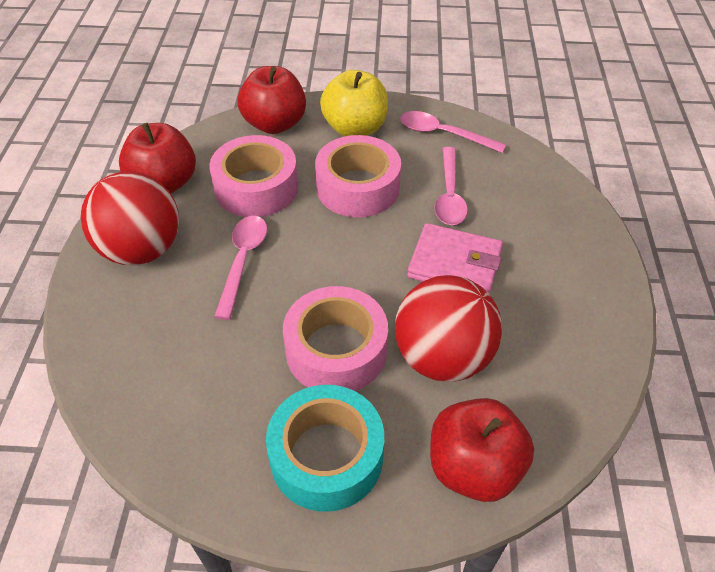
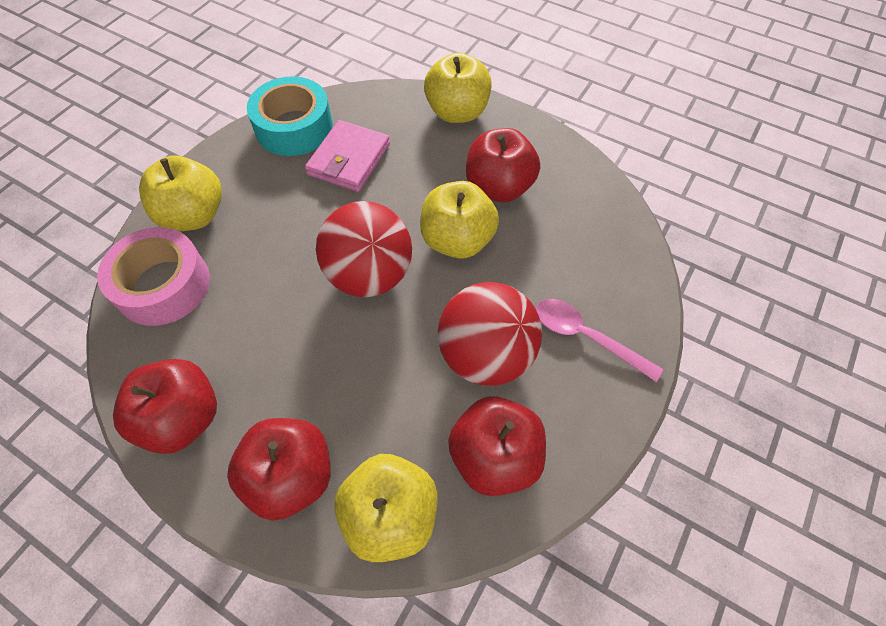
pink spoon: 3 -> 1
pink tape: 3 -> 1
red apple: 3 -> 4
yellow apple: 1 -> 4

—————

Task directions: Once the pictures are set aside, transcribe the remaining lines above exactly.

Exercise solution:
pink spoon: 3 -> 1
pink tape: 3 -> 1
red apple: 3 -> 4
yellow apple: 1 -> 4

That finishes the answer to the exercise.